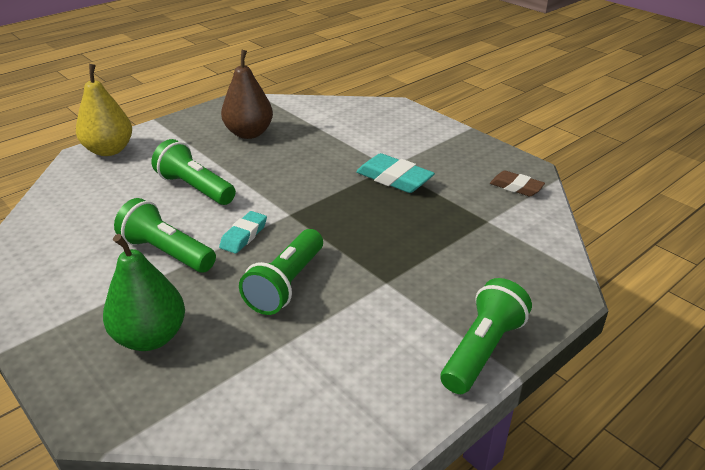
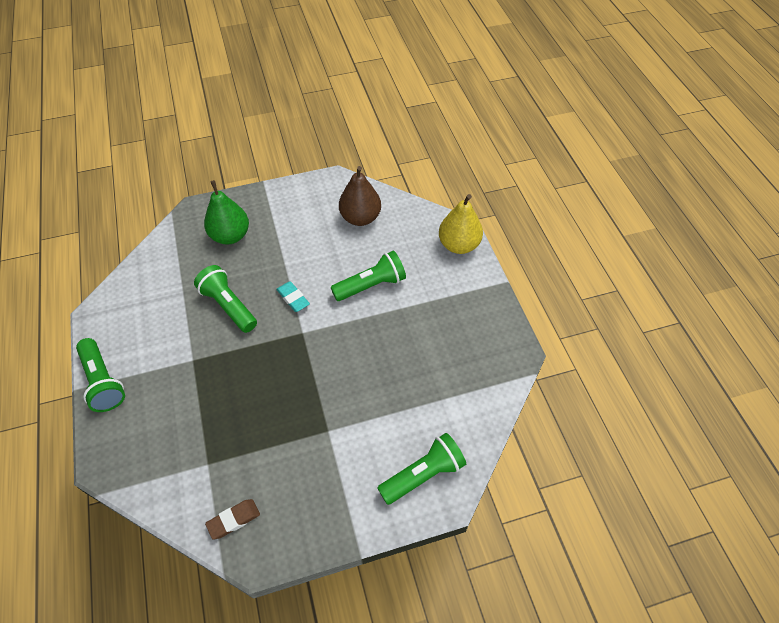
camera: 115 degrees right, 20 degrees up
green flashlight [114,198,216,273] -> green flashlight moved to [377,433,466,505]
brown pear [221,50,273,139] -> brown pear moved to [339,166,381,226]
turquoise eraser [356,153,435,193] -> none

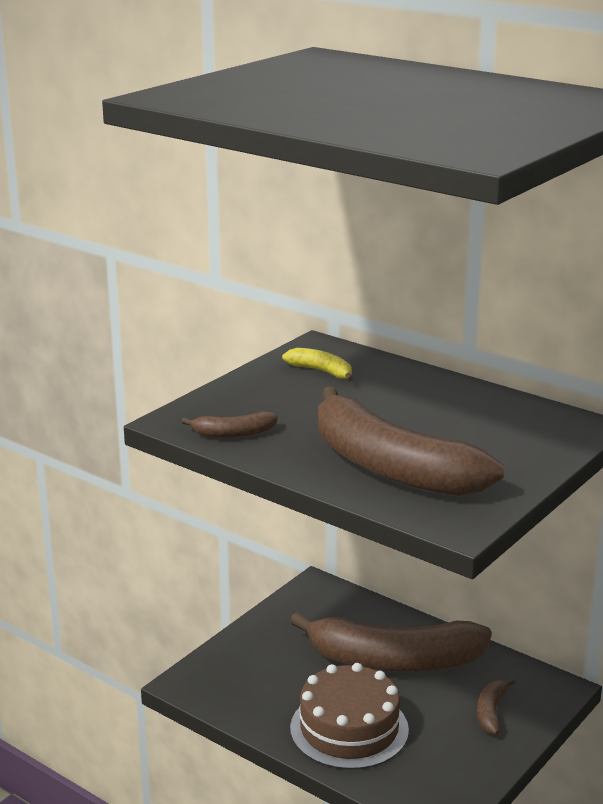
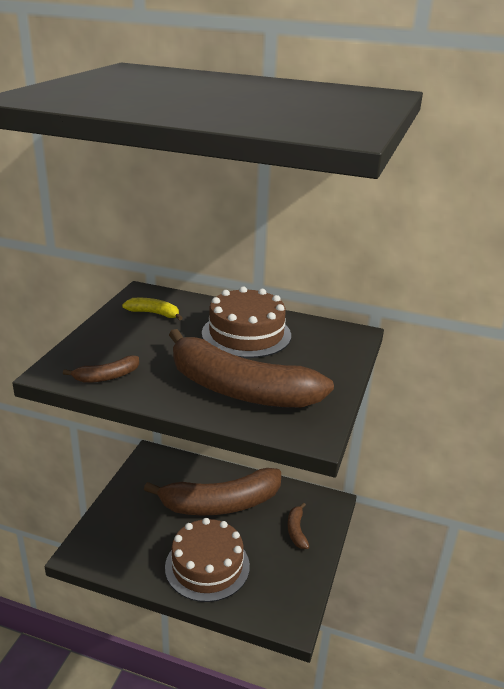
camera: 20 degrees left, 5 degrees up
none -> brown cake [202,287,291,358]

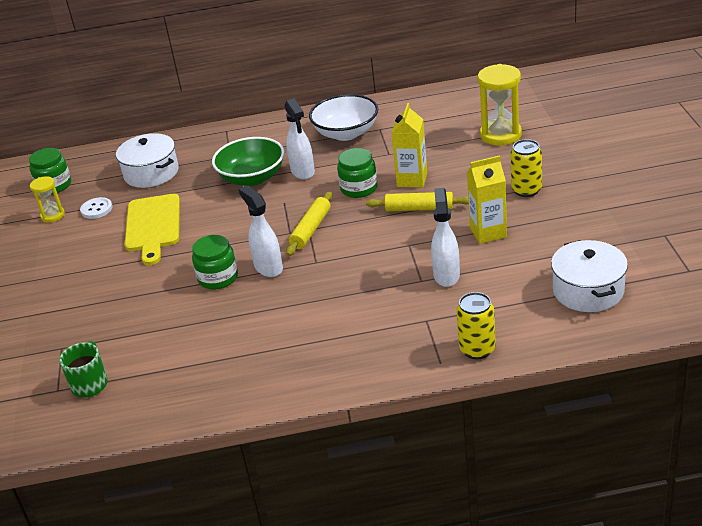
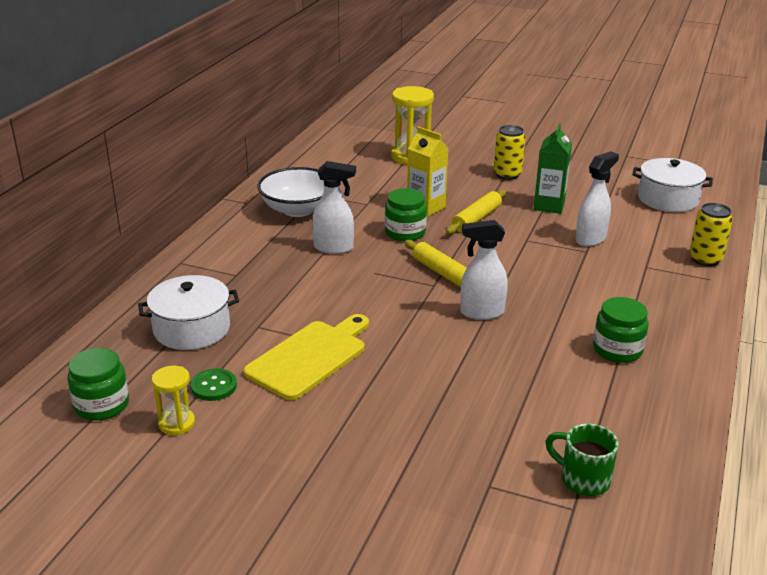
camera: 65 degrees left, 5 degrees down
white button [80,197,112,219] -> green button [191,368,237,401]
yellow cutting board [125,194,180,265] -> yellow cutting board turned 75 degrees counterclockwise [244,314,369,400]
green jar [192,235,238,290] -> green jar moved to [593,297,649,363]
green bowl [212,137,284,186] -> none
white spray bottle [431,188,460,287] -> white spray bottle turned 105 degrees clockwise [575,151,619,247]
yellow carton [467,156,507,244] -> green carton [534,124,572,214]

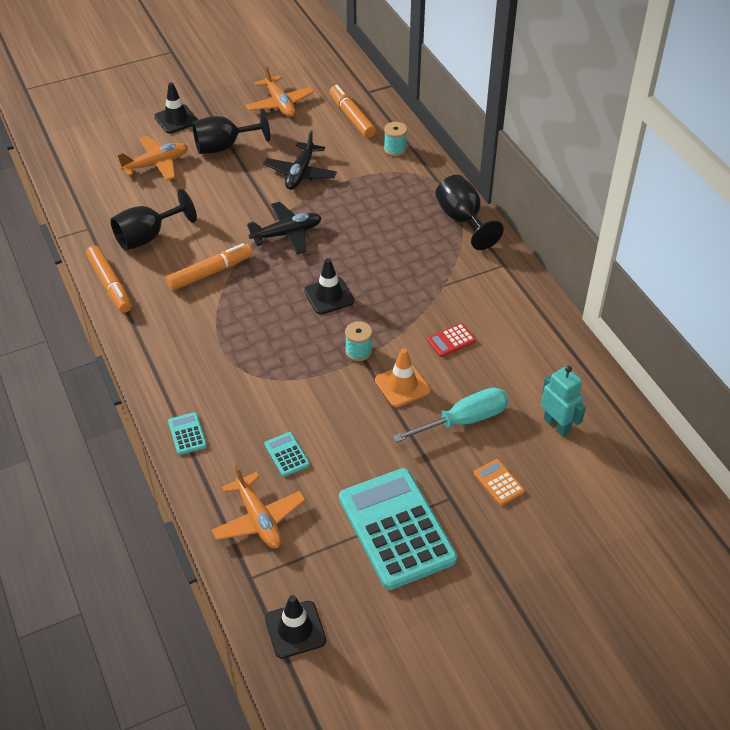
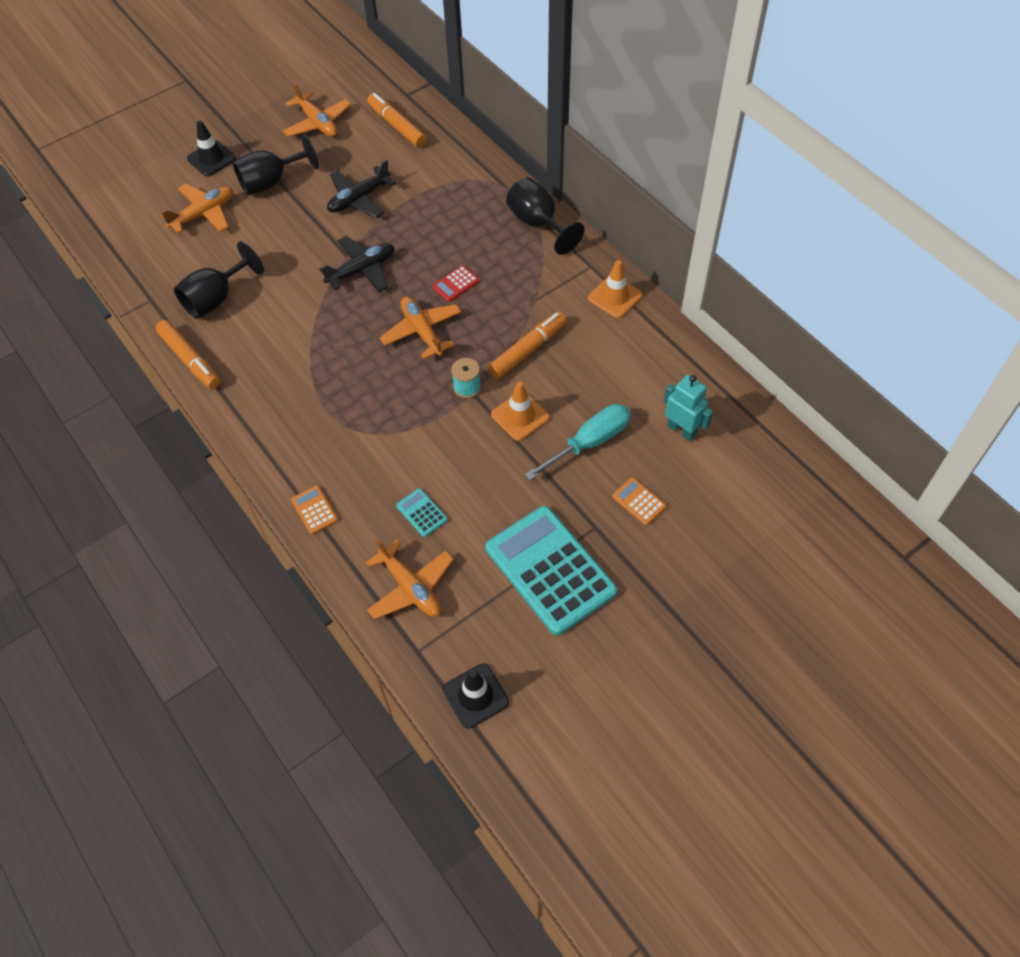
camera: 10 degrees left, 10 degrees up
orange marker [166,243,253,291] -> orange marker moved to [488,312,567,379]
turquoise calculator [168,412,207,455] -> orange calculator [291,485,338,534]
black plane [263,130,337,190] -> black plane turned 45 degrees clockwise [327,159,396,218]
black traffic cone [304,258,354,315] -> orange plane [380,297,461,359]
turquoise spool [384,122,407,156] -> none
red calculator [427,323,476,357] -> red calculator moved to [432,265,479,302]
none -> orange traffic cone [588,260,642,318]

Goal of the exercise
Copy exactly the lines of the entries above from the one containing "camera: 20 degrees left, 5 degrees up" through the one containing "green bowl [212,137,284,186] -> none". Both end lines count; pictures do not.

Output for this task
camera: 20 degrees left, 5 degrees up
none -> brown cake [202,287,291,358]

camera: 65 degrees left, 5 degrees down
white button [80,197,112,219] -> green button [191,368,237,401]
yellow cutting board [125,194,180,265] -> yellow cutting board turned 75 degrees counterclockwise [244,314,369,400]
green jar [192,235,238,290] -> green jar moved to [593,297,649,363]
green bowl [212,137,284,186] -> none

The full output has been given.